:: EXERCISE PROMPT ::
Repeat nothing but the lines below running from the one containing "red 1x2 brick [597,494,706,548]" to the one containing "none -> black 1x2 tile [197,229,269,283]". Keep both end lines.

:: GIVEN DATA ::
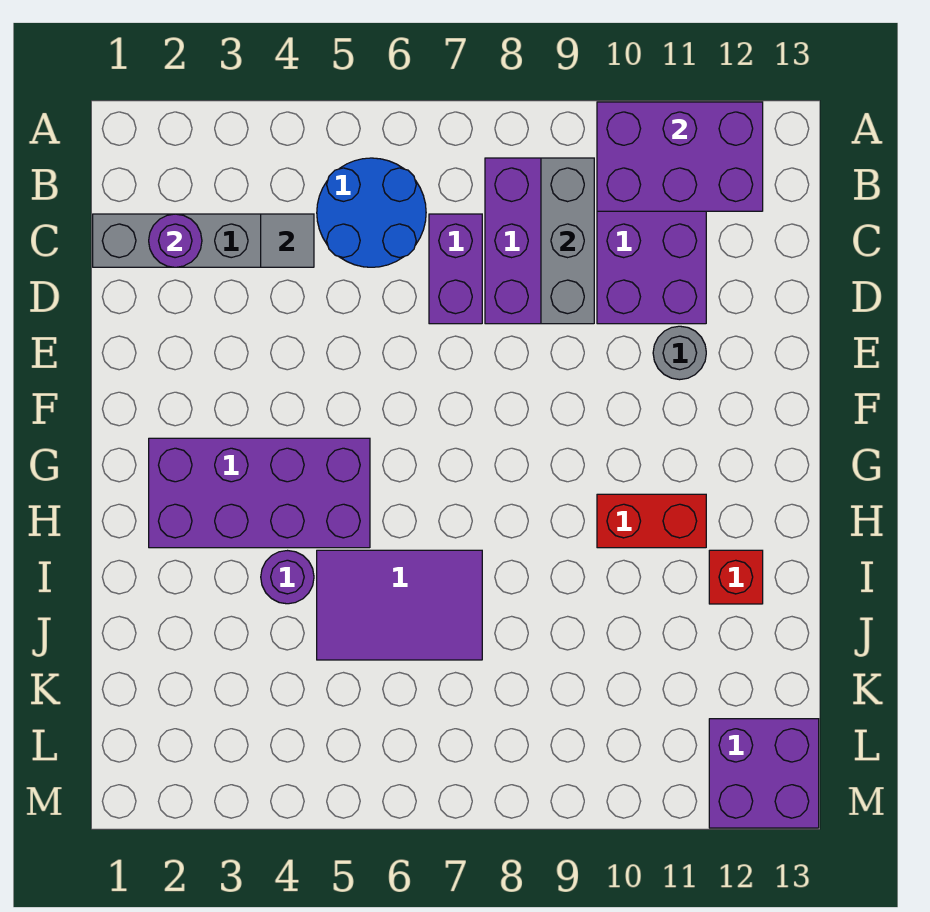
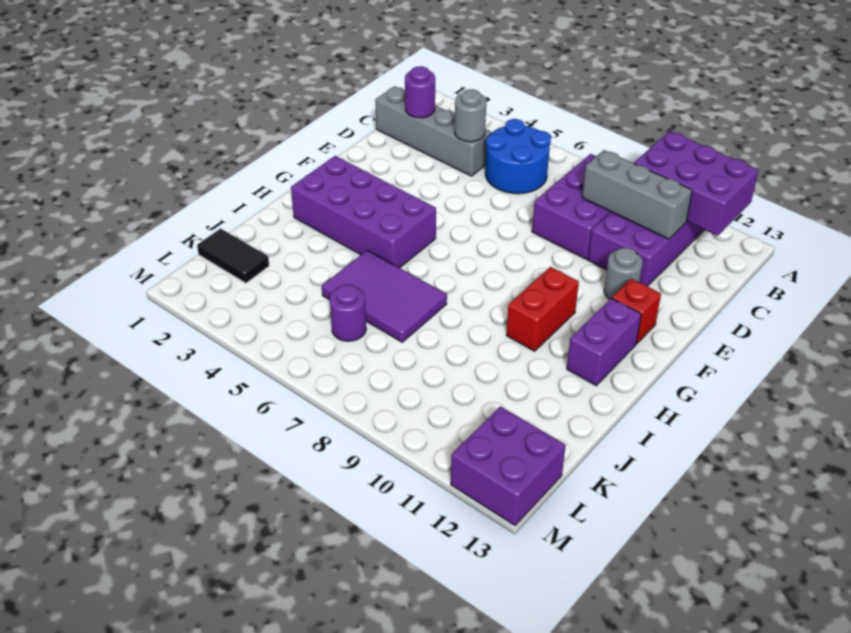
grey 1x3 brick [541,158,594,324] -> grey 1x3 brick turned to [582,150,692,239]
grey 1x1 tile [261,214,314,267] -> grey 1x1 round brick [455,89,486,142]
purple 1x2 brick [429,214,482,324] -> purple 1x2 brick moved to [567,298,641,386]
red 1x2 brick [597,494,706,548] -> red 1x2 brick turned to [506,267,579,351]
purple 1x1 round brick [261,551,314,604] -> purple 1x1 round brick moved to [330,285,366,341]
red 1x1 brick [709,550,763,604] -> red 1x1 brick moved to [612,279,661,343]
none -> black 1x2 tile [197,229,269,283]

...

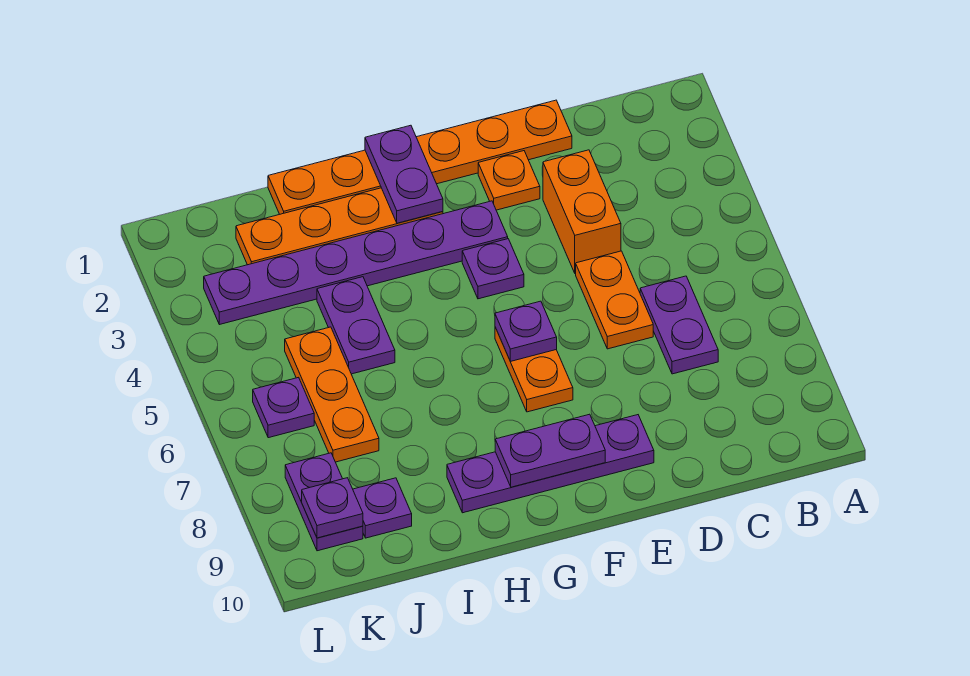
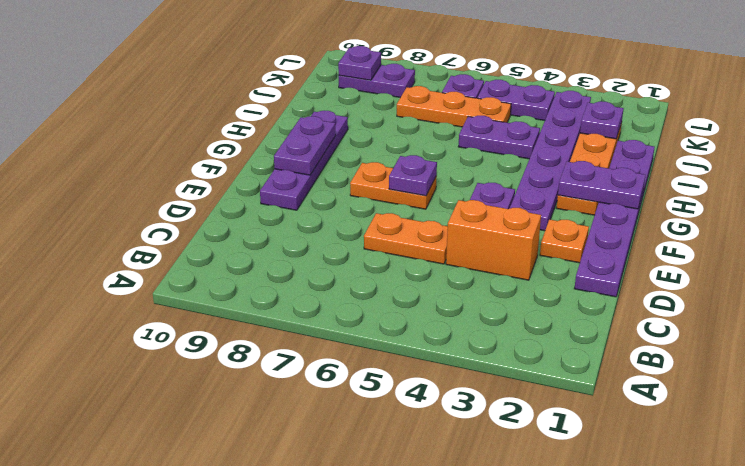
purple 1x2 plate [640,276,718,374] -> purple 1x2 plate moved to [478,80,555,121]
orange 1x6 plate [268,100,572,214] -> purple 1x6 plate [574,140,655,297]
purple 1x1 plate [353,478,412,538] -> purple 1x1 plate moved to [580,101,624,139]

:: OUTPUT BELOW ::
red 1x2 brick [597,494,706,548] -> red 1x2 brick turned to [506,267,579,351]
purple 1x1 round brick [261,551,314,604] -> purple 1x1 round brick moved to [330,285,366,341]
red 1x1 brick [709,550,763,604] -> red 1x1 brick moved to [612,279,661,343]
none -> black 1x2 tile [197,229,269,283]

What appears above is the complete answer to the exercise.